(Object transformation records)

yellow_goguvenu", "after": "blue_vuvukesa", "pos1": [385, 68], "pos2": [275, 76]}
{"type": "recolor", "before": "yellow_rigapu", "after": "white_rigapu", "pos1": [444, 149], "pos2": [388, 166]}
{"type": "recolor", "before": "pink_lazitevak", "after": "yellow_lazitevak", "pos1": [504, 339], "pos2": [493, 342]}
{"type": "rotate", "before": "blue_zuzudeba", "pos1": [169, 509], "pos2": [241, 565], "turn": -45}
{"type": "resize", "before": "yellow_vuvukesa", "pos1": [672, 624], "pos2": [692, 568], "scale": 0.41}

> [WHAT NEEDS TO BE DONE]:
Every entry should be printed again exactly as written.

> [WRITTEN REPLY]:
yellow_goguvenu", "after": "blue_vuvukesa", "pos1": [385, 68], "pos2": [275, 76]}
{"type": "recolor", "before": "yellow_rigapu", "after": "white_rigapu", "pos1": [444, 149], "pos2": [388, 166]}
{"type": "recolor", "before": "pink_lazitevak", "after": "yellow_lazitevak", "pos1": [504, 339], "pos2": [493, 342]}
{"type": "rotate", "before": "blue_zuzudeba", "pos1": [169, 509], "pos2": [241, 565], "turn": -45}
{"type": "resize", "before": "yellow_vuvukesa", "pos1": [672, 624], "pos2": [692, 568], "scale": 0.41}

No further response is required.